§ Exercise details: Only one span of the listing below is wanted: the lines from the one with "now: wazon (żółty)" through the one with "in_first: [632, 220, 680, 285]", reproduced exactly, both ends kept.

--- Input data ---

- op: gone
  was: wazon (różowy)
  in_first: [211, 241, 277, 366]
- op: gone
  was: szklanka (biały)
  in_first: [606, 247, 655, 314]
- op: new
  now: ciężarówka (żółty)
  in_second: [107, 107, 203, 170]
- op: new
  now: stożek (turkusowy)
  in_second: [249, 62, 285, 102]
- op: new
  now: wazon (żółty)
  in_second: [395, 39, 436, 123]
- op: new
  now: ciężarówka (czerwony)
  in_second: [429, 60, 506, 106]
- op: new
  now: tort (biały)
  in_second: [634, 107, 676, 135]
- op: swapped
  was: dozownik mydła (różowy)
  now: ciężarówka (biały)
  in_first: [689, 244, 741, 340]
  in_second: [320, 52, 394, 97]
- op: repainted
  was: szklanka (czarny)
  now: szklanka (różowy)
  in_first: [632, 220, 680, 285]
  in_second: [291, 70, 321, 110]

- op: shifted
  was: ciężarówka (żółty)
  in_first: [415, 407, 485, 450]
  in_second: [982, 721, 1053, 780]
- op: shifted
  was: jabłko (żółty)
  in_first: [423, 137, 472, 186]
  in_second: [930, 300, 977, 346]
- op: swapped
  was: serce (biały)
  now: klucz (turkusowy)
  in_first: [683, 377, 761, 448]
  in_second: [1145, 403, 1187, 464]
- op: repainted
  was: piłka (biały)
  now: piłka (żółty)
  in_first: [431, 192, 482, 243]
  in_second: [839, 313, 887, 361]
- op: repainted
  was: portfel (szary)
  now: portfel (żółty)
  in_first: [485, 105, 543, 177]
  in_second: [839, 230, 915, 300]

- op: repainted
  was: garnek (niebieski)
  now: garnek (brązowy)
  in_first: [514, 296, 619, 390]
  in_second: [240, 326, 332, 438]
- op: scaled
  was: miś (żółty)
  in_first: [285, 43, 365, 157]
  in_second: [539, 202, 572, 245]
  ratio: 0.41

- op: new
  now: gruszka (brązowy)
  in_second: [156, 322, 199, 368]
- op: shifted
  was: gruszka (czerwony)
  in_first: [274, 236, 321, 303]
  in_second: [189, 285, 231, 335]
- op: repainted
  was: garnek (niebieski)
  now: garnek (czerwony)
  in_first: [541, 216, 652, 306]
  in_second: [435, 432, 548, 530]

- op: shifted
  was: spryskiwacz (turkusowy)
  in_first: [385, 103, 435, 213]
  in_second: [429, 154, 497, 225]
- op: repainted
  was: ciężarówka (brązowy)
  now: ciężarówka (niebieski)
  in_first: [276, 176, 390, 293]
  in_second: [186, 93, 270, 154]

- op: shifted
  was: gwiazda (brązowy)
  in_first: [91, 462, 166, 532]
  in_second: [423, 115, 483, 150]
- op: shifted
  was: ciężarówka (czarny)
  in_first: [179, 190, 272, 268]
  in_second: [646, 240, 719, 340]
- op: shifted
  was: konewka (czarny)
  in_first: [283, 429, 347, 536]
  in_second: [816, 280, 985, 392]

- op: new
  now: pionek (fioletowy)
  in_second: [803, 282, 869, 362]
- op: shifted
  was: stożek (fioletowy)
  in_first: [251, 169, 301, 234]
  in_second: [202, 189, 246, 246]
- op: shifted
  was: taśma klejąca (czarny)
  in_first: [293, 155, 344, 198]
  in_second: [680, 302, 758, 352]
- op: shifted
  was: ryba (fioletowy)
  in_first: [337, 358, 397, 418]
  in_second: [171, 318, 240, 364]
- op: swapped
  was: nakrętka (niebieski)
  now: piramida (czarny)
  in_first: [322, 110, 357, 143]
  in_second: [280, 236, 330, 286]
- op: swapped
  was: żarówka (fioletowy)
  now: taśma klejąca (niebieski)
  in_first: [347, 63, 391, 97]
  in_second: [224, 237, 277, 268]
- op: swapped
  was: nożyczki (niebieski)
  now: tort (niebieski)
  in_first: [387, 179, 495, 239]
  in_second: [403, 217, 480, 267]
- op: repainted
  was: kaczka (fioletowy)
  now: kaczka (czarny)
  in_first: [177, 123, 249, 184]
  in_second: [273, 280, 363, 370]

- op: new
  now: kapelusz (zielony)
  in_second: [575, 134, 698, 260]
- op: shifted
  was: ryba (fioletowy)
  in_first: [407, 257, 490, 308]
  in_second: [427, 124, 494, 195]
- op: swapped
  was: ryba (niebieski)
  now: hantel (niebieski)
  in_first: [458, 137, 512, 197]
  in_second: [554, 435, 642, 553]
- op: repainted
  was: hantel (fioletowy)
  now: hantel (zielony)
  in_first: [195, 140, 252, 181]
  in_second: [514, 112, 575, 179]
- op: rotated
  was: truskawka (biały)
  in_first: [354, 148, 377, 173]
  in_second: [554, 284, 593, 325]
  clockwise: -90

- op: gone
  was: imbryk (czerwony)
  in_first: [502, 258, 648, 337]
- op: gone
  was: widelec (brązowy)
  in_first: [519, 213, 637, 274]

---

§ Solution to the problem:
  now: wazon (żółty)
  in_second: [395, 39, 436, 123]
- op: new
  now: ciężarówka (czerwony)
  in_second: [429, 60, 506, 106]
- op: new
  now: tort (biały)
  in_second: [634, 107, 676, 135]
- op: swapped
  was: dozownik mydła (różowy)
  now: ciężarówka (biały)
  in_first: [689, 244, 741, 340]
  in_second: [320, 52, 394, 97]
- op: repainted
  was: szklanka (czarny)
  now: szklanka (różowy)
  in_first: [632, 220, 680, 285]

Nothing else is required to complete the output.